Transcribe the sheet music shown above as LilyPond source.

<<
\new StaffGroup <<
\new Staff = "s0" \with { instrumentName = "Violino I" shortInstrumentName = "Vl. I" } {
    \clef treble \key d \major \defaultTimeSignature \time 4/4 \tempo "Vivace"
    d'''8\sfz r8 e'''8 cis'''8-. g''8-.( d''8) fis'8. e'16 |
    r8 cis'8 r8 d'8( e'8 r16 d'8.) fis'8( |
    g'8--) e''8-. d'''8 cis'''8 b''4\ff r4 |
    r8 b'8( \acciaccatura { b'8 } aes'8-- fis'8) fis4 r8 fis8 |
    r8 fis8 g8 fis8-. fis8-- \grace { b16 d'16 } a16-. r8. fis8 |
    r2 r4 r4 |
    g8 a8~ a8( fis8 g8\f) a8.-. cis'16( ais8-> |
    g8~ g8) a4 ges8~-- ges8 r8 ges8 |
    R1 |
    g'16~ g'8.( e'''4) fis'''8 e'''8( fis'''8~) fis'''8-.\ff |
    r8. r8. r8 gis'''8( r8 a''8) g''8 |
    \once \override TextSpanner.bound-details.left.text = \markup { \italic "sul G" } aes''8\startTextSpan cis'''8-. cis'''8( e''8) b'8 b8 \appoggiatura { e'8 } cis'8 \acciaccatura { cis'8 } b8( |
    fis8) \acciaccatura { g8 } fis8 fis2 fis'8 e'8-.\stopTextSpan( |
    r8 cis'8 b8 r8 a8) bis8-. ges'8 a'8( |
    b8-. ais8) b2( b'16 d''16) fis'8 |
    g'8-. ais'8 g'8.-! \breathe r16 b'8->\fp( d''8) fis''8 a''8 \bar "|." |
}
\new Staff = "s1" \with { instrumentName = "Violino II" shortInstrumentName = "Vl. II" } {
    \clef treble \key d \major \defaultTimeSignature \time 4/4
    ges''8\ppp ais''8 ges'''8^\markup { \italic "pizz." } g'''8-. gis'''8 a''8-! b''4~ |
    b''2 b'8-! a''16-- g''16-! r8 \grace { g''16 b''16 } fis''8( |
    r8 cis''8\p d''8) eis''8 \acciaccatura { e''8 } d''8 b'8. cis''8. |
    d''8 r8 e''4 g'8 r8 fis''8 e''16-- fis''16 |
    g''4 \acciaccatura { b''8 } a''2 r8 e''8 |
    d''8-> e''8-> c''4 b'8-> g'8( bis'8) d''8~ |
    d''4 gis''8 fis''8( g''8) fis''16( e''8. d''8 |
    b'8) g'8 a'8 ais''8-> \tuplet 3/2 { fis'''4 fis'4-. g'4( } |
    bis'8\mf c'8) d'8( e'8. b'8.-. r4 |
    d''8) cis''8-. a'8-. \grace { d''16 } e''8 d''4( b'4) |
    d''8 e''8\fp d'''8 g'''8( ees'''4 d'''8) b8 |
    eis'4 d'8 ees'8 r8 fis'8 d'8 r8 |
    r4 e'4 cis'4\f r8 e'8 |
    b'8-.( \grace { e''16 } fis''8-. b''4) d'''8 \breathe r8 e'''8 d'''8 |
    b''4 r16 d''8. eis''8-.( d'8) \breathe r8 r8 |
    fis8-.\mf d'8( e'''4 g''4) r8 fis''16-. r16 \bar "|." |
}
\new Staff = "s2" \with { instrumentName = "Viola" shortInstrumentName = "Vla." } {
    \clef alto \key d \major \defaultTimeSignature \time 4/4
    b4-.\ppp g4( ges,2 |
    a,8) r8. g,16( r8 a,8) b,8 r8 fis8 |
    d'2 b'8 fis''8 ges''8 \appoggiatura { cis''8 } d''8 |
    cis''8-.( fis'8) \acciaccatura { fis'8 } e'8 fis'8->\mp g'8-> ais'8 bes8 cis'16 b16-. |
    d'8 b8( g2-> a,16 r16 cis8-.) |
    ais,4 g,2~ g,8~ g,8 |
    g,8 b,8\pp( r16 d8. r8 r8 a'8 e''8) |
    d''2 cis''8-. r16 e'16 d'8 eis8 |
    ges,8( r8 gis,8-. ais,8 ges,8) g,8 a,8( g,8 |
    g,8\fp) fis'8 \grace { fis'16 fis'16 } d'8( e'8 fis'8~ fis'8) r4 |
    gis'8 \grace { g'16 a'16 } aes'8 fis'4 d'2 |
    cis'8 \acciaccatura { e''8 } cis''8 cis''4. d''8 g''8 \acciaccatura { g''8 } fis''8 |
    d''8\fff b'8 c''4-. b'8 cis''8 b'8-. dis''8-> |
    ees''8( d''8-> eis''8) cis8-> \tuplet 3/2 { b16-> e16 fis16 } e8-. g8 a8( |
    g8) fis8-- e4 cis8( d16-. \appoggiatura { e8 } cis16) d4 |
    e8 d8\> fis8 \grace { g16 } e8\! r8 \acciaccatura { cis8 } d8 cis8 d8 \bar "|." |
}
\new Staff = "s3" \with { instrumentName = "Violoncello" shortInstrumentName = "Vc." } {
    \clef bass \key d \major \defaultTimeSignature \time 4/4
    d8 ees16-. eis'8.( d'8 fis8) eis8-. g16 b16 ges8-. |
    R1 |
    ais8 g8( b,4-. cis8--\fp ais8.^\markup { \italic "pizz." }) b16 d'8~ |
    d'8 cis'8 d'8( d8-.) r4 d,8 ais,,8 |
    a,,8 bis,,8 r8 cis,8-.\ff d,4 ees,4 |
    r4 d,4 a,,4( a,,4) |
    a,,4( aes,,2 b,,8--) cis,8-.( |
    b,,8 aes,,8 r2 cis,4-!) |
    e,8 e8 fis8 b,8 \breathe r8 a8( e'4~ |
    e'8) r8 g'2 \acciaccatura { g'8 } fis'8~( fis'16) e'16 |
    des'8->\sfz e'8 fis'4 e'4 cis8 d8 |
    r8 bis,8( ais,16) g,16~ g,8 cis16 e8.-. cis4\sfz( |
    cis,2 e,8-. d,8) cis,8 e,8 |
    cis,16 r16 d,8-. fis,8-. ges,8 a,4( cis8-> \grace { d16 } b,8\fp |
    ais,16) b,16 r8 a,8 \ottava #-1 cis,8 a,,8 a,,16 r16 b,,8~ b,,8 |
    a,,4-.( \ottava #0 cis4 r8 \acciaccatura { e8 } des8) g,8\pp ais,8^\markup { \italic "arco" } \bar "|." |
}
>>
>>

━━━━━━━━

Which lines in the records contain the string "time"? Pull out each of those lines in full.

    \clef treble \key d \major \defaultTimeSignature \time 4/4 \tempo "Vivace"
    \clef treble \key d \major \defaultTimeSignature \time 4/4
    \clef alto \key d \major \defaultTimeSignature \time 4/4
    \clef bass \key d \major \defaultTimeSignature \time 4/4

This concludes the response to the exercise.